**Stored items from a collection**
● ● ●

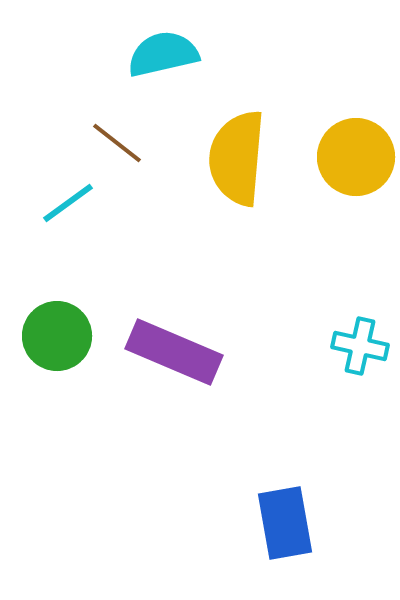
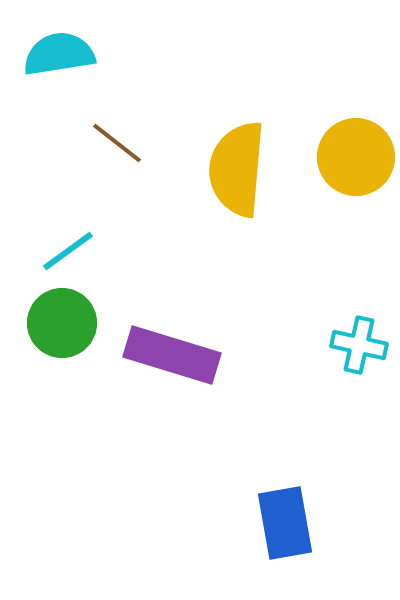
cyan semicircle: moved 104 px left; rotated 4 degrees clockwise
yellow semicircle: moved 11 px down
cyan line: moved 48 px down
green circle: moved 5 px right, 13 px up
cyan cross: moved 1 px left, 1 px up
purple rectangle: moved 2 px left, 3 px down; rotated 6 degrees counterclockwise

● ● ●

**Work request**
Write out the entries again, word for word. No images.

**Solved problem**
cyan semicircle: moved 104 px left; rotated 4 degrees clockwise
yellow semicircle: moved 11 px down
cyan line: moved 48 px down
green circle: moved 5 px right, 13 px up
cyan cross: moved 1 px left, 1 px up
purple rectangle: moved 2 px left, 3 px down; rotated 6 degrees counterclockwise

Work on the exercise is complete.